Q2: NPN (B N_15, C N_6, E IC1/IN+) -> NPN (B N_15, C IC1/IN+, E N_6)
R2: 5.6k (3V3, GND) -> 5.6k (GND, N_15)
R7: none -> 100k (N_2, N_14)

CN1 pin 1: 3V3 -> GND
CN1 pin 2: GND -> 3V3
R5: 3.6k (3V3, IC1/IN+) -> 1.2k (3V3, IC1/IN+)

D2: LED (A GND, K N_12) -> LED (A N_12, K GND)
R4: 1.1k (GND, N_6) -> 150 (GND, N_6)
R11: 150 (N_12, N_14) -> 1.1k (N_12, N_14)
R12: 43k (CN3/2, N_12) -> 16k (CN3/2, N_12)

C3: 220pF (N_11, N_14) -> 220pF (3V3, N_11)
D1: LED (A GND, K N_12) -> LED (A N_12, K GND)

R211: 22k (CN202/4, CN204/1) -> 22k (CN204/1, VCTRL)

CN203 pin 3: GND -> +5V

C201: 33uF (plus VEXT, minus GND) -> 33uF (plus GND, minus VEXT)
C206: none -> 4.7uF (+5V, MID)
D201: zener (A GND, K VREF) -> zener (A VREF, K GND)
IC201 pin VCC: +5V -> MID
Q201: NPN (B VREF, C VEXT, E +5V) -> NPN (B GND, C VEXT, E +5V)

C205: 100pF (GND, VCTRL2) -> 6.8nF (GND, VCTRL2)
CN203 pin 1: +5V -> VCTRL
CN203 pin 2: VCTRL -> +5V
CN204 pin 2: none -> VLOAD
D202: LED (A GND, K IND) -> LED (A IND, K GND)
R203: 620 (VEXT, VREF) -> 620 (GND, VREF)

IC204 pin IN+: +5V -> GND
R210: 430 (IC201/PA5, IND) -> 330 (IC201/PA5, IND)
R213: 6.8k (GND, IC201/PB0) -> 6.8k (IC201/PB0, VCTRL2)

- **YOUR GOAL**:
All of the records above are to be printed again exactly as they appear.

- **ANSWER TO THIS EXERCISE**:
Q2: NPN (B N_15, C N_6, E IC1/IN+) -> NPN (B N_15, C IC1/IN+, E N_6)
R2: 5.6k (3V3, GND) -> 5.6k (GND, N_15)
R7: none -> 100k (N_2, N_14)

CN1 pin 1: 3V3 -> GND
CN1 pin 2: GND -> 3V3
R5: 3.6k (3V3, IC1/IN+) -> 1.2k (3V3, IC1/IN+)

D2: LED (A GND, K N_12) -> LED (A N_12, K GND)
R4: 1.1k (GND, N_6) -> 150 (GND, N_6)
R11: 150 (N_12, N_14) -> 1.1k (N_12, N_14)
R12: 43k (CN3/2, N_12) -> 16k (CN3/2, N_12)

C3: 220pF (N_11, N_14) -> 220pF (3V3, N_11)
D1: LED (A GND, K N_12) -> LED (A N_12, K GND)

R211: 22k (CN202/4, CN204/1) -> 22k (CN204/1, VCTRL)

CN203 pin 3: GND -> +5V

C201: 33uF (plus VEXT, minus GND) -> 33uF (plus GND, minus VEXT)
C206: none -> 4.7uF (+5V, MID)
D201: zener (A GND, K VREF) -> zener (A VREF, K GND)
IC201 pin VCC: +5V -> MID
Q201: NPN (B VREF, C VEXT, E +5V) -> NPN (B GND, C VEXT, E +5V)

C205: 100pF (GND, VCTRL2) -> 6.8nF (GND, VCTRL2)
CN203 pin 1: +5V -> VCTRL
CN203 pin 2: VCTRL -> +5V
CN204 pin 2: none -> VLOAD
D202: LED (A GND, K IND) -> LED (A IND, K GND)
R203: 620 (VEXT, VREF) -> 620 (GND, VREF)

IC204 pin IN+: +5V -> GND
R210: 430 (IC201/PA5, IND) -> 330 (IC201/PA5, IND)
R213: 6.8k (GND, IC201/PB0) -> 6.8k (IC201/PB0, VCTRL2)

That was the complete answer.